— START Records provided —

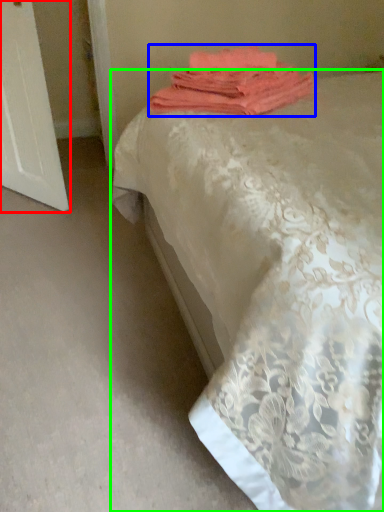
Question: Considering the real-world distances, which object is farthest from screen door (highlighted by a red box)? towel (highlighted by a blue box) or bed (highlighted by a green box)?

Choices:
 (A) towel
 (B) bed

Answer: (B)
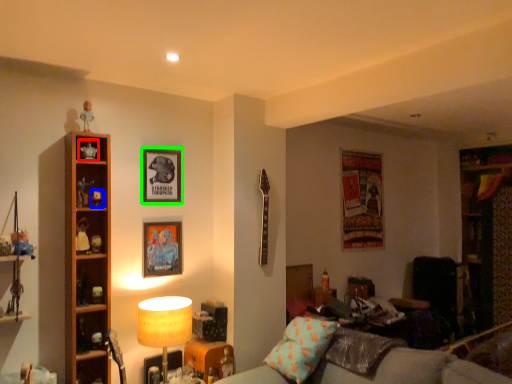
Question: Based on their relative distances, which object is nearer to toy (highlighted by a red box)? Choose from toy (highlighted by a blue box) and picture frame (highlighted by a green box).

Choices:
 (A) toy
 (B) picture frame

Answer: (A)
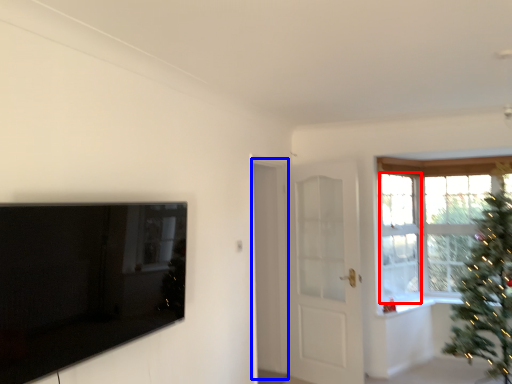
Question: Which of the following is the closest to the observer, window (highlighted by a red box) or screen door (highlighted by a blue box)?

Choices:
 (A) window
 (B) screen door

— END Records provided —

▶ _Written request_: Collect every line in the items above that contains the string "distances", and copy each one in full.

▶ _Result of the exercise_:
Question: Considering the real-world distances, which object is farthest from screen door (highlighted by a red box)? towel (highlighted by a blue box) or bed (highlighted by a green box)?
Question: Based on their relative distances, which object is nearer to toy (highlighted by a red box)? Choose from toy (highlighted by a blue box) and picture frame (highlighted by a green box).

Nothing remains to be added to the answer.